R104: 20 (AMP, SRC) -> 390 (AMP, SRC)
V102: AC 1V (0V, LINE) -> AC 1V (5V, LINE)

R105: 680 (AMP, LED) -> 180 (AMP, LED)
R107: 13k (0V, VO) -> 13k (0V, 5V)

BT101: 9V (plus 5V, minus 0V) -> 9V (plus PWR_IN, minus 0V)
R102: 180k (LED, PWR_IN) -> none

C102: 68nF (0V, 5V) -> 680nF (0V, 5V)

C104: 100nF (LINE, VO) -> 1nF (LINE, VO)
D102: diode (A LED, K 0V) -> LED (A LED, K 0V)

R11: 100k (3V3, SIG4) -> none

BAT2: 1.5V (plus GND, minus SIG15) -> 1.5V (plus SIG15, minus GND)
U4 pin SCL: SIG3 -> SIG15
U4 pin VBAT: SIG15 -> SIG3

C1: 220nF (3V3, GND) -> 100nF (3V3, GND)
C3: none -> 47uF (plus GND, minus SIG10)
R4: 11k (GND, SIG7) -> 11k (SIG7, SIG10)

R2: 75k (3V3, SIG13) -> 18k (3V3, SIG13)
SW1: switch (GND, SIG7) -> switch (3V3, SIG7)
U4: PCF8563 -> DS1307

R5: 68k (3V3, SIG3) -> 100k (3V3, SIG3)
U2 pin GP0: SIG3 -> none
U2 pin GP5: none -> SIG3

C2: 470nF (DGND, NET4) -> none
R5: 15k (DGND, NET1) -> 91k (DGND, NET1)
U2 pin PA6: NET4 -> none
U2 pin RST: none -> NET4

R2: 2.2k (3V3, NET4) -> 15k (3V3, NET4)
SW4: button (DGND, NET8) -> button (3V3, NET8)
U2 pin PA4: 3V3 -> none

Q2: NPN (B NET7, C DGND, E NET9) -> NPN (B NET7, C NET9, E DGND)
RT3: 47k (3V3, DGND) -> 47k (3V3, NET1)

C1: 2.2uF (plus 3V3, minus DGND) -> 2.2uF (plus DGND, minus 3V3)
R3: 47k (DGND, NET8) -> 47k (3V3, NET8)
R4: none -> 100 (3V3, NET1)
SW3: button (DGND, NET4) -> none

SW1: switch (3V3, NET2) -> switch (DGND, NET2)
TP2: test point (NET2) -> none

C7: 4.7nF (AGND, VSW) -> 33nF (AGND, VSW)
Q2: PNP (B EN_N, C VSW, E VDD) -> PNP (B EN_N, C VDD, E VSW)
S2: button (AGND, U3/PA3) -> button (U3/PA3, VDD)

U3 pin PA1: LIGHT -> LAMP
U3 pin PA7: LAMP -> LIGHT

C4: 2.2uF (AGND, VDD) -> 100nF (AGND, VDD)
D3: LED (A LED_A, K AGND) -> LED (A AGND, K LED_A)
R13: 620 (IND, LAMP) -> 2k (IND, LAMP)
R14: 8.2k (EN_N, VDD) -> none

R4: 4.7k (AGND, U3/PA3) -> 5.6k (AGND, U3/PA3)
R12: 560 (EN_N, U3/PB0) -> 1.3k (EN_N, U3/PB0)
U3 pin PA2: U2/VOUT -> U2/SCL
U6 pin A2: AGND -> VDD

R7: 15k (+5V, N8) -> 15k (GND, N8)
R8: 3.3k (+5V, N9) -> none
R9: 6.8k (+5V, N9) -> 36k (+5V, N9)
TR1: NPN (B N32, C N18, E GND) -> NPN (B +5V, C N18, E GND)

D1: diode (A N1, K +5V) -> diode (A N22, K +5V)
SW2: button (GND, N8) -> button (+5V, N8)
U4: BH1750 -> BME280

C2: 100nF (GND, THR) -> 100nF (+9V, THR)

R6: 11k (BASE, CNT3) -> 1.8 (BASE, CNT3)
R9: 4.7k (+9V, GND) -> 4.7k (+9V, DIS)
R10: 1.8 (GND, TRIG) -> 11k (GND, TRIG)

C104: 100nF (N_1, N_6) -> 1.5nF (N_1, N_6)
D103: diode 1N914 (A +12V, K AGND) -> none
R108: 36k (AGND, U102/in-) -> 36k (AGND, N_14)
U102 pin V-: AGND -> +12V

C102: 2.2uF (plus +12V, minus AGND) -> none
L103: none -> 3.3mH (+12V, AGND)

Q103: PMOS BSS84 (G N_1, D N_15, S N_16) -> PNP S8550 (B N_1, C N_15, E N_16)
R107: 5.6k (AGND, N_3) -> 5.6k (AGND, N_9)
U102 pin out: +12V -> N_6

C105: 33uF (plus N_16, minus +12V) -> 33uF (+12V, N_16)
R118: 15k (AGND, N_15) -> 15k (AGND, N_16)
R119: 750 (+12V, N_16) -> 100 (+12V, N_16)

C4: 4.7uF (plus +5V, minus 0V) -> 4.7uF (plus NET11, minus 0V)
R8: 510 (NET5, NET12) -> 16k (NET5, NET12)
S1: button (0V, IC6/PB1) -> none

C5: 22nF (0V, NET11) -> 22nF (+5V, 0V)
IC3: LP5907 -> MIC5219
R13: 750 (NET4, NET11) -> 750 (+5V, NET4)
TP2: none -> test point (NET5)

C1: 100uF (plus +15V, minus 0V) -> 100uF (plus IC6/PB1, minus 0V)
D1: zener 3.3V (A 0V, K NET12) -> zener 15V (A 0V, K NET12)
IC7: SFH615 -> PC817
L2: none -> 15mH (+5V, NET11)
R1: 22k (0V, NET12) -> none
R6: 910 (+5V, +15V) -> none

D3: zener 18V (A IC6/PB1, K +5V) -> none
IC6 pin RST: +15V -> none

◆ ◆ ◆ ◆ ◆

* Task
From the records above, extract exactly and only the lines that begin at the line with "D3: LED (A LED_A, K" and stop after the line with "R119: 750 (+12V, N_16) -> 100 (+12V, N_16)".

* Problem solution
D3: LED (A LED_A, K AGND) -> LED (A AGND, K LED_A)
R13: 620 (IND, LAMP) -> 2k (IND, LAMP)
R14: 8.2k (EN_N, VDD) -> none

R4: 4.7k (AGND, U3/PA3) -> 5.6k (AGND, U3/PA3)
R12: 560 (EN_N, U3/PB0) -> 1.3k (EN_N, U3/PB0)
U3 pin PA2: U2/VOUT -> U2/SCL
U6 pin A2: AGND -> VDD

R7: 15k (+5V, N8) -> 15k (GND, N8)
R8: 3.3k (+5V, N9) -> none
R9: 6.8k (+5V, N9) -> 36k (+5V, N9)
TR1: NPN (B N32, C N18, E GND) -> NPN (B +5V, C N18, E GND)

D1: diode (A N1, K +5V) -> diode (A N22, K +5V)
SW2: button (GND, N8) -> button (+5V, N8)
U4: BH1750 -> BME280

C2: 100nF (GND, THR) -> 100nF (+9V, THR)

R6: 11k (BASE, CNT3) -> 1.8 (BASE, CNT3)
R9: 4.7k (+9V, GND) -> 4.7k (+9V, DIS)
R10: 1.8 (GND, TRIG) -> 11k (GND, TRIG)

C104: 100nF (N_1, N_6) -> 1.5nF (N_1, N_6)
D103: diode 1N914 (A +12V, K AGND) -> none
R108: 36k (AGND, U102/in-) -> 36k (AGND, N_14)
U102 pin V-: AGND -> +12V

C102: 2.2uF (plus +12V, minus AGND) -> none
L103: none -> 3.3mH (+12V, AGND)

Q103: PMOS BSS84 (G N_1, D N_15, S N_16) -> PNP S8550 (B N_1, C N_15, E N_16)
R107: 5.6k (AGND, N_3) -> 5.6k (AGND, N_9)
U102 pin out: +12V -> N_6

C105: 33uF (plus N_16, minus +12V) -> 33uF (+12V, N_16)
R118: 15k (AGND, N_15) -> 15k (AGND, N_16)
R119: 750 (+12V, N_16) -> 100 (+12V, N_16)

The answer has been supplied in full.